## Task to carry out
Which lines below contain the word "orange"? Copy each one.

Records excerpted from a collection
=== Begin Enclosure ===

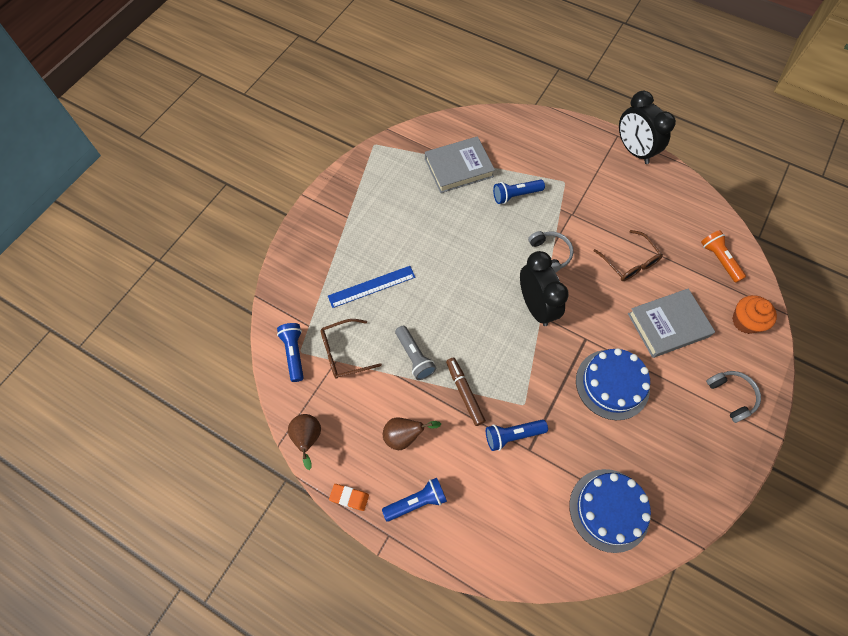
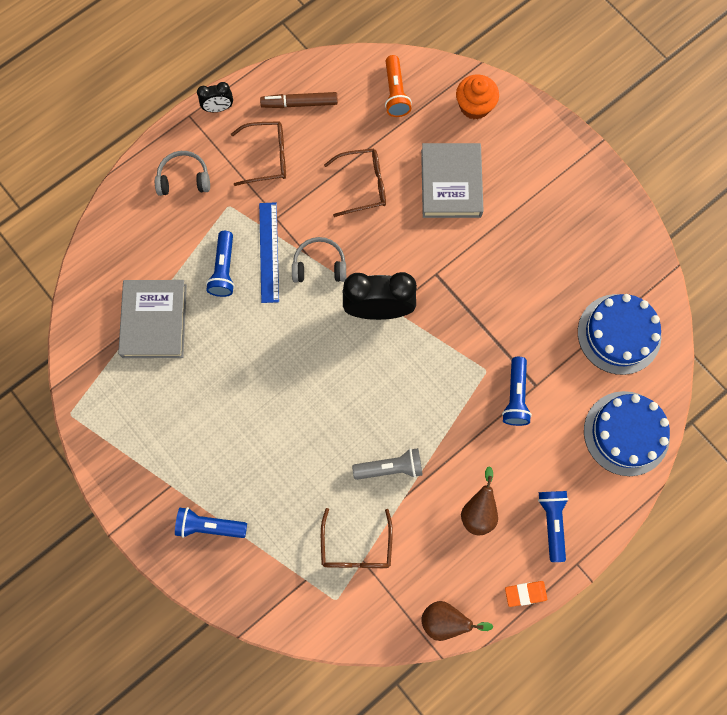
camera: 70 degrees left, 10 degrees up
(294, 353) = (335, 608): blue flashlight -> blue flashlight (209, 526)
(349, 497) = (525, 593): orange eraser -> orange eraser turned 45 degrees clockwise
(372, 286) = (282, 487): blue ruler -> blue ruler (269, 252)
(464, 393) = (452, 428): brown marker -> brown marker (299, 103)
(612, 384) = (495, 271): blue cake -> blue cake (626, 433)
(614, 192) = (267, 157): none -> brown glasses
(633, 150) = (218, 108): black clock -> black clock, size x0.50
(719, 259) = (395, 93): orange flashlight -> orange flashlight turned 90 degrees counterclockwise
(731, 396) = (547, 163): grey headphones -> grey headphones (184, 179)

=== End Enclosure ===

## Solution to this exercise
(349, 497) = (525, 593): orange eraser -> orange eraser turned 45 degrees clockwise
(719, 259) = (395, 93): orange flashlight -> orange flashlight turned 90 degrees counterclockwise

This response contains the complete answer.